(Assignment) Your answer must be the records below, printed exactly.
[[ Provided records open ]]
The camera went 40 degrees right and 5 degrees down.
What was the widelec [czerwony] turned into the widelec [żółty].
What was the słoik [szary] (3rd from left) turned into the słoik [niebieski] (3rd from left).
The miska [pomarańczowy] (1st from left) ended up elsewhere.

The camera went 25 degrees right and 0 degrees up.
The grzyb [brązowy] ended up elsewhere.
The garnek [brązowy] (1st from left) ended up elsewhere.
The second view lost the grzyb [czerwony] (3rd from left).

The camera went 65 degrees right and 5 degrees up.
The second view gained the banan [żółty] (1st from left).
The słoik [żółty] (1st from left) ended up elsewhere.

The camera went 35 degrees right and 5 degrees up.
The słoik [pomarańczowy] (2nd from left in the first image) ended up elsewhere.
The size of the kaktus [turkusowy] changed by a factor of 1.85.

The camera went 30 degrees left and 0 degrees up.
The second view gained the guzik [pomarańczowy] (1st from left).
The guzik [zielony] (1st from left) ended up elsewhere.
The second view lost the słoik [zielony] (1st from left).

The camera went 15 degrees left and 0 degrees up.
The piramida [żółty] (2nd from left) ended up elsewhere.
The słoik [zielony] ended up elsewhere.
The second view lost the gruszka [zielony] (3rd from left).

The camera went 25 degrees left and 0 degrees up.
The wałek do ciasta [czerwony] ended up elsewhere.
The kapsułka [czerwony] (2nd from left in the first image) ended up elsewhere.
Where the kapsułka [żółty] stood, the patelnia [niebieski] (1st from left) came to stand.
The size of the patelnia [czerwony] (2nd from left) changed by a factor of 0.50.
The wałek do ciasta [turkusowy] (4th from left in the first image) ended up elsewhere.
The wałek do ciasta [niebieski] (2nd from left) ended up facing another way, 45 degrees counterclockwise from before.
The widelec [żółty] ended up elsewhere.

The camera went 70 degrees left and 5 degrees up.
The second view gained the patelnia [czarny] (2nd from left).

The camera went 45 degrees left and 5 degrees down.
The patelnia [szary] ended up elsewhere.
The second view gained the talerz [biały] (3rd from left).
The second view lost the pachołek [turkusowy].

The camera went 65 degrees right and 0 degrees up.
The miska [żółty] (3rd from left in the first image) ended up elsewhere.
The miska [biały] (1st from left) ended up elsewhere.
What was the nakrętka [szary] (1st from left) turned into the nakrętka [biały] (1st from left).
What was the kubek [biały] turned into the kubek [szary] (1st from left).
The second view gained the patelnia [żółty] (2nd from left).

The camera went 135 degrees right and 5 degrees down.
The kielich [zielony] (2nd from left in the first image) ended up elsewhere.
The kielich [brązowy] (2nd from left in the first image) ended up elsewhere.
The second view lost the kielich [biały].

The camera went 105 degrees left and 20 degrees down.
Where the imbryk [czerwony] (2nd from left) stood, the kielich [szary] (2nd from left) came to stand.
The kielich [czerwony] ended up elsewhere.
[[ Provided records closed ]]
(Finished exercise)
The camera went 40 degrees right and 5 degrees down.
What was the widelec [czerwony] turned into the widelec [żółty].
What was the słoik [szary] (3rd from left) turned into the słoik [niebieski] (3rd from left).
The miska [pomarańczowy] (1st from left) ended up elsewhere.

The camera went 25 degrees right and 0 degrees up.
The grzyb [brązowy] ended up elsewhere.
The garnek [brązowy] (1st from left) ended up elsewhere.
The second view lost the grzyb [czerwony] (3rd from left).

The camera went 65 degrees right and 5 degrees up.
The second view gained the banan [żółty] (1st from left).
The słoik [żółty] (1st from left) ended up elsewhere.

The camera went 35 degrees right and 5 degrees up.
The słoik [pomarańczowy] (2nd from left in the first image) ended up elsewhere.
The size of the kaktus [turkusowy] changed by a factor of 1.85.

The camera went 30 degrees left and 0 degrees up.
The second view gained the guzik [pomarańczowy] (1st from left).
The guzik [zielony] (1st from left) ended up elsewhere.
The second view lost the słoik [zielony] (1st from left).

The camera went 15 degrees left and 0 degrees up.
The piramida [żółty] (2nd from left) ended up elsewhere.
The słoik [zielony] ended up elsewhere.
The second view lost the gruszka [zielony] (3rd from left).

The camera went 25 degrees left and 0 degrees up.
The wałek do ciasta [czerwony] ended up elsewhere.
The kapsułka [czerwony] (2nd from left in the first image) ended up elsewhere.
Where the kapsułka [żółty] stood, the patelnia [niebieski] (1st from left) came to stand.
The size of the patelnia [czerwony] (2nd from left) changed by a factor of 0.50.
The wałek do ciasta [turkusowy] (4th from left in the first image) ended up elsewhere.
The wałek do ciasta [niebieski] (2nd from left) ended up facing another way, 45 degrees counterclockwise from before.
The widelec [żółty] ended up elsewhere.

The camera went 70 degrees left and 5 degrees up.
The second view gained the patelnia [czarny] (2nd from left).

The camera went 45 degrees left and 5 degrees down.
The patelnia [szary] ended up elsewhere.
The second view gained the talerz [biały] (3rd from left).
The second view lost the pachołek [turkusowy].

The camera went 65 degrees right and 0 degrees up.
The miska [żółty] (3rd from left in the first image) ended up elsewhere.
The miska [biały] (1st from left) ended up elsewhere.
What was the nakrętka [szary] (1st from left) turned into the nakrętka [biały] (1st from left).
What was the kubek [biały] turned into the kubek [szary] (1st from left).
The second view gained the patelnia [żółty] (2nd from left).

The camera went 135 degrees right and 5 degrees down.
The kielich [zielony] (2nd from left in the first image) ended up elsewhere.
The kielich [brązowy] (2nd from left in the first image) ended up elsewhere.
The second view lost the kielich [biały].

The camera went 105 degrees left and 20 degrees down.
Where the imbryk [czerwony] (2nd from left) stood, the kielich [szary] (2nd from left) came to stand.
The kielich [czerwony] ended up elsewhere.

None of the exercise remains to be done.